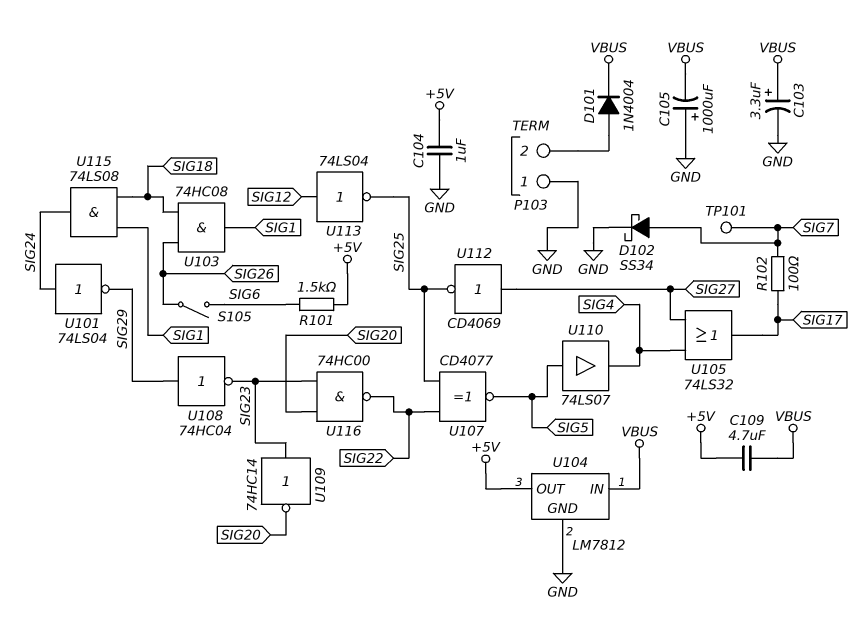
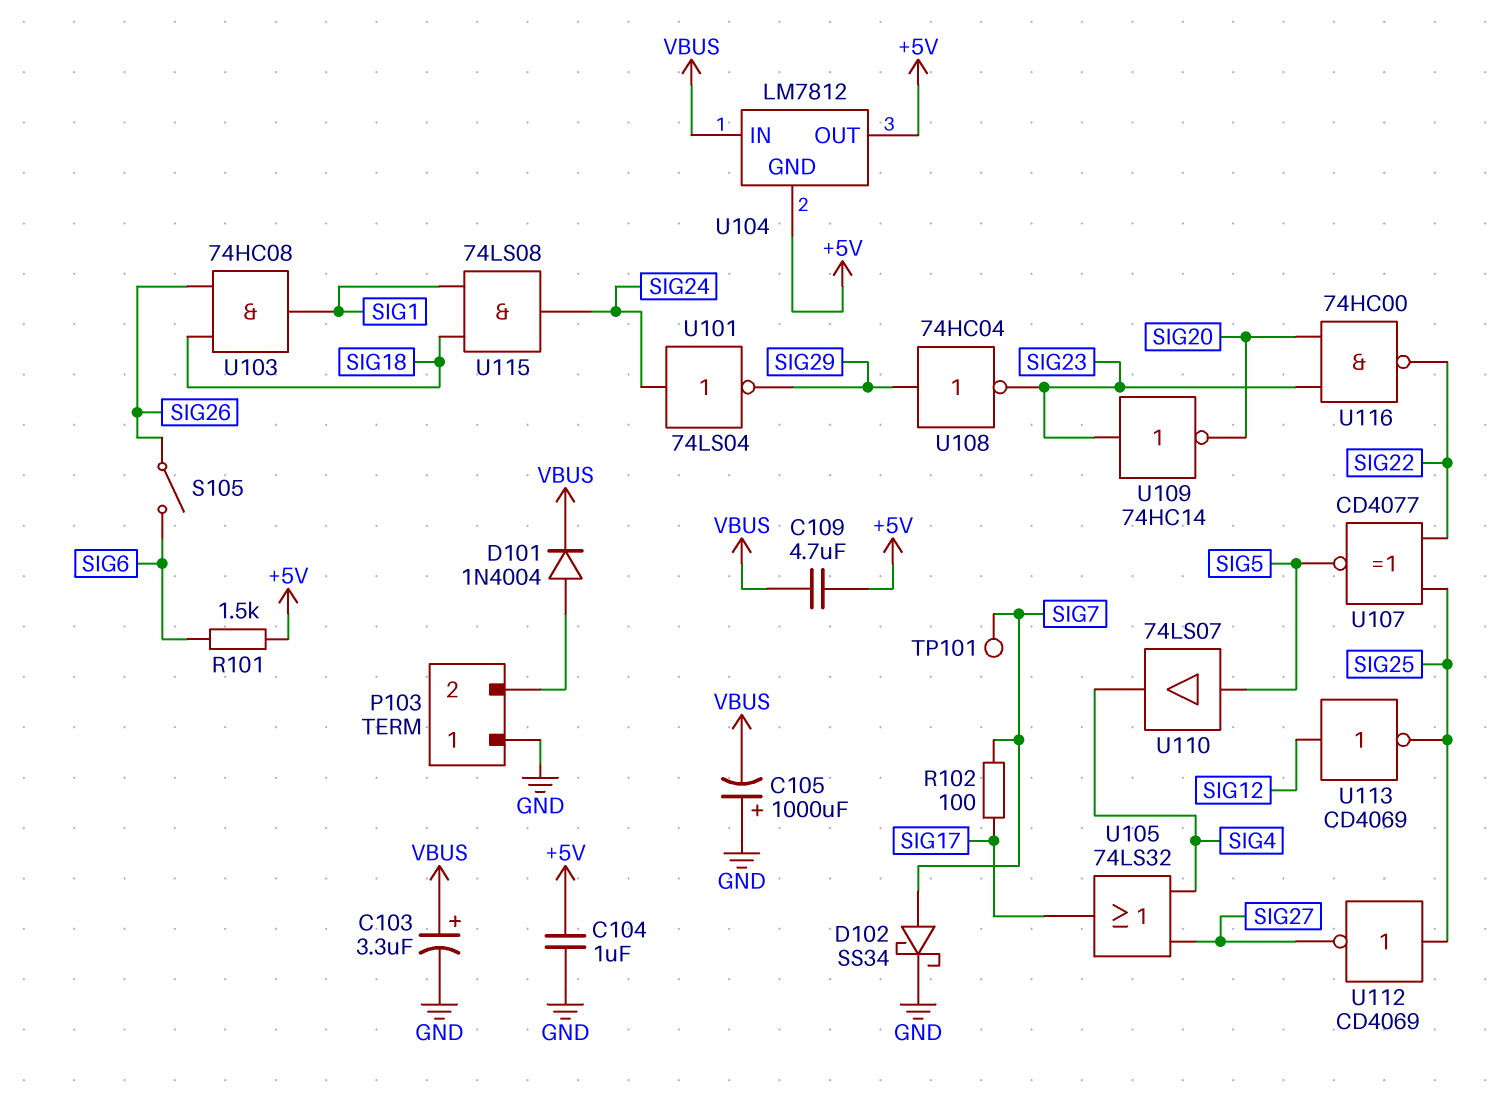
U104 pin GND: GND -> +5V
U112: NOT CD4069 (in SIG27, out SIG25) -> NOT CD4069 (in SIG25, out SIG27)
U113: NOT 74LS04 (in SIG12, out SIG25) -> NOT CD4069 (in SIG12, out SIG25)

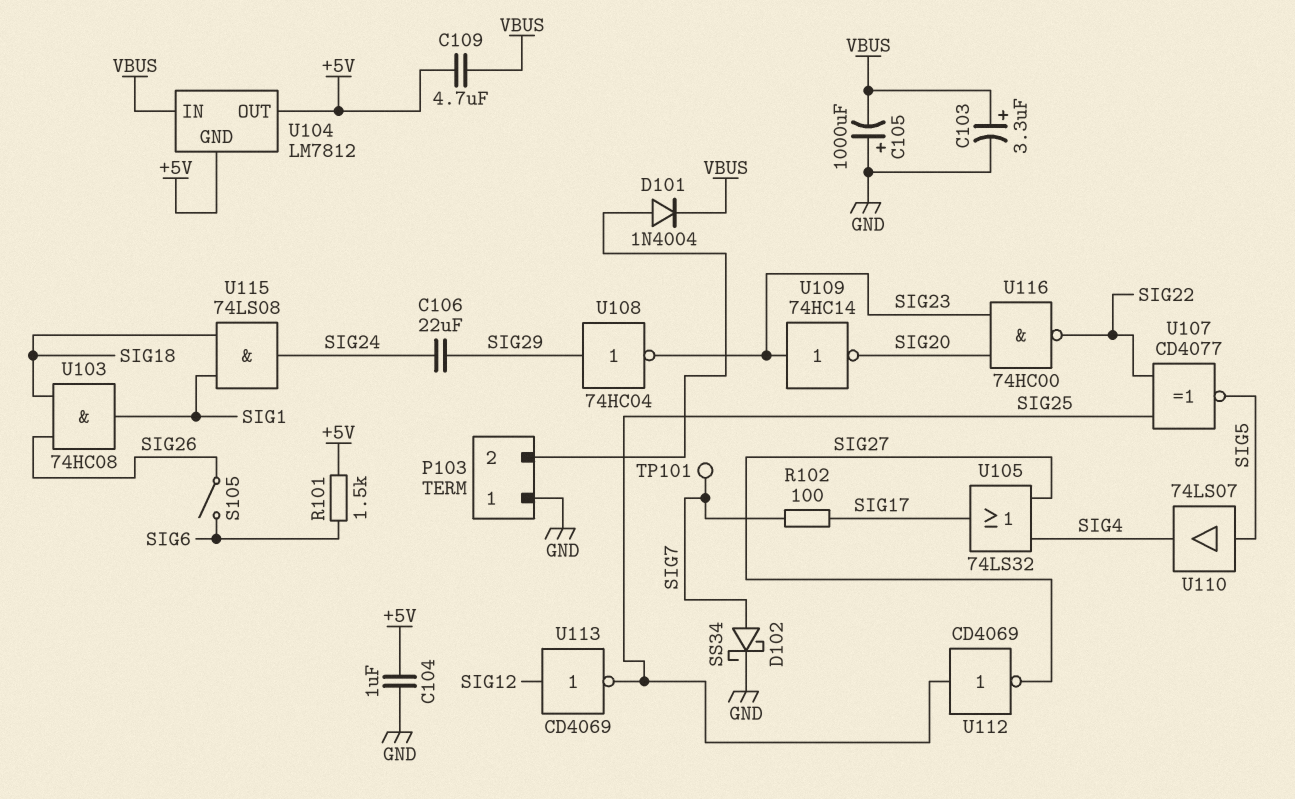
C106: none -> 22uF (SIG24, SIG29)
U101: NOT 74LS04 (in SIG24, out SIG29) -> none

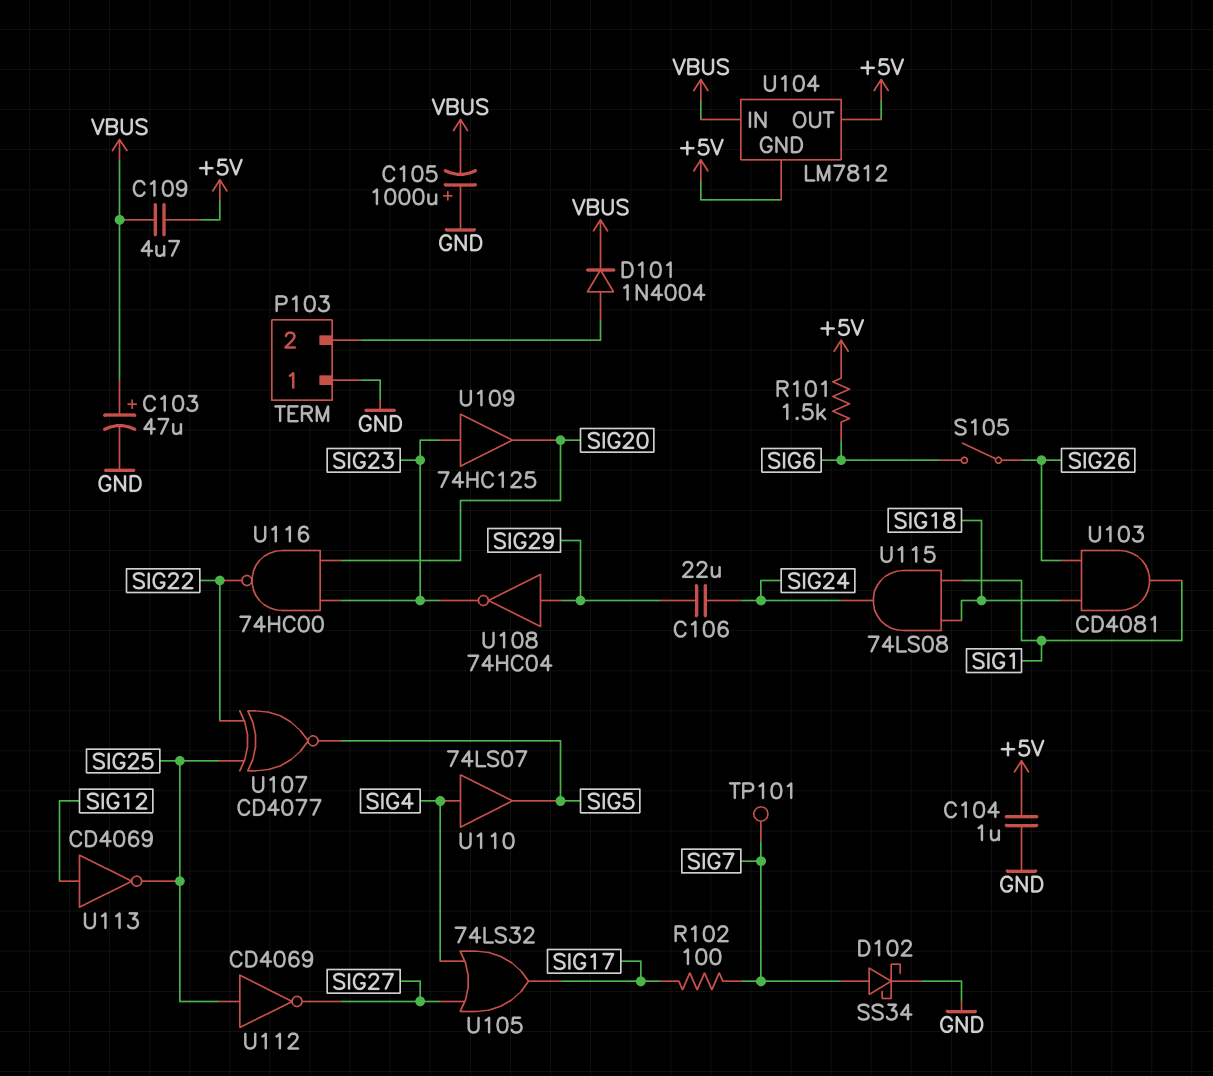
C103: 3.3uF (plus VBUS, minus GND) -> 47uF (plus VBUS, minus GND)
U103: AND 74HC08 (in SIG18, in SIG26, out SIG1) -> AND CD4081 (in SIG18, in SIG26, out SIG1)
U109: NOT 74HC14 (in SIG23, out SIG20) -> buffer 74HC125 (in SIG23, out SIG20)
U110: buffer 74LS07 (in SIG5, out SIG4) -> buffer 74LS07 (in SIG4, out SIG5)

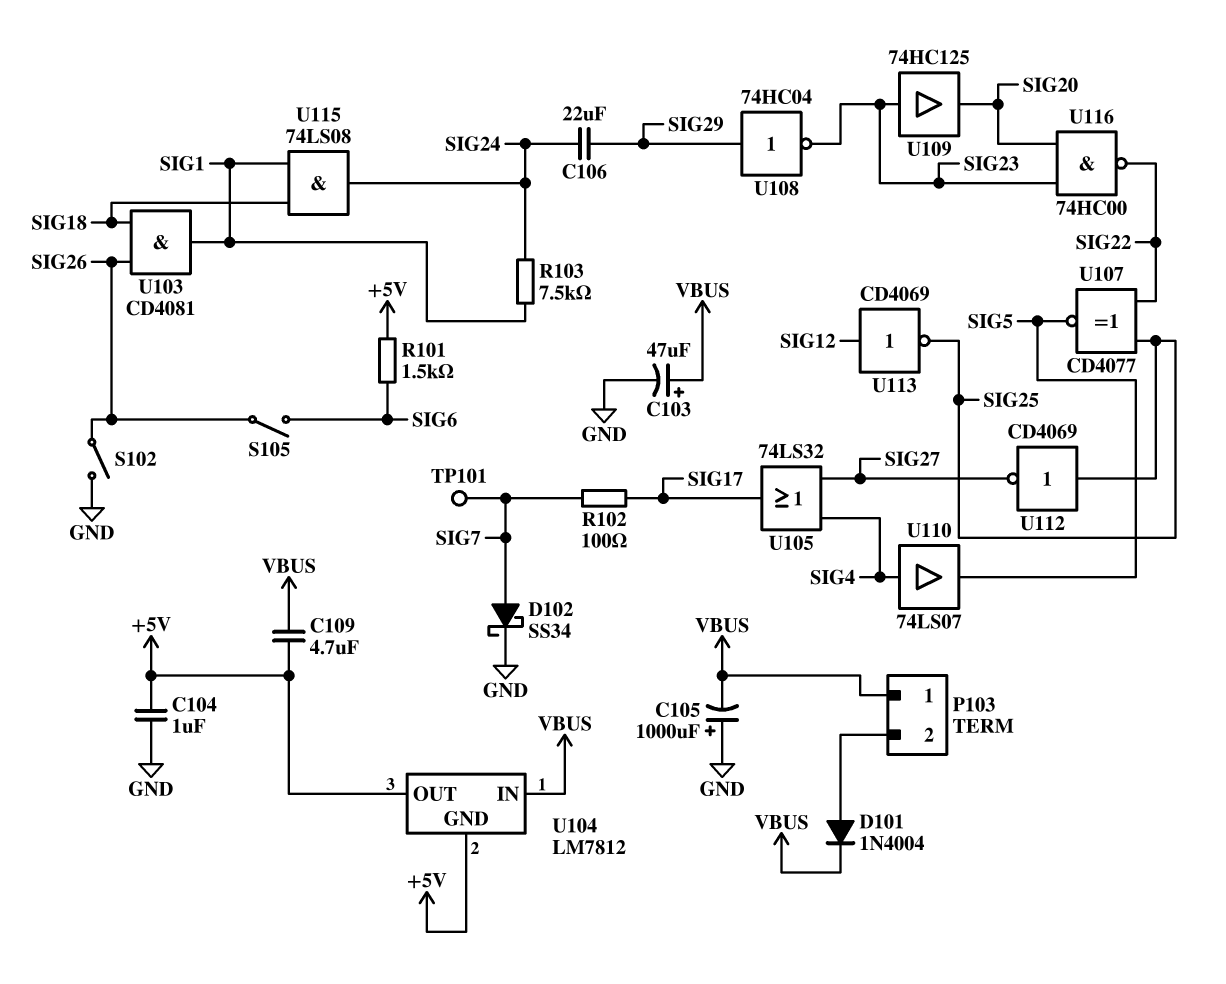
P103 pin 1: GND -> VBUS
R103: none -> 7.5k (SIG1, SIG24)
S102: none -> switch (GND, SIG26)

□ □ □ □ □ □ □

◆ **Assignment**
Without any pictures, repeat the listing exactly.

◆ **Reply to the exercise**
U104 pin GND: GND -> +5V
U112: NOT CD4069 (in SIG27, out SIG25) -> NOT CD4069 (in SIG25, out SIG27)
U113: NOT 74LS04 (in SIG12, out SIG25) -> NOT CD4069 (in SIG12, out SIG25)

C106: none -> 22uF (SIG24, SIG29)
U101: NOT 74LS04 (in SIG24, out SIG29) -> none

C103: 3.3uF (plus VBUS, minus GND) -> 47uF (plus VBUS, minus GND)
U103: AND 74HC08 (in SIG18, in SIG26, out SIG1) -> AND CD4081 (in SIG18, in SIG26, out SIG1)
U109: NOT 74HC14 (in SIG23, out SIG20) -> buffer 74HC125 (in SIG23, out SIG20)
U110: buffer 74LS07 (in SIG5, out SIG4) -> buffer 74LS07 (in SIG4, out SIG5)

P103 pin 1: GND -> VBUS
R103: none -> 7.5k (SIG1, SIG24)
S102: none -> switch (GND, SIG26)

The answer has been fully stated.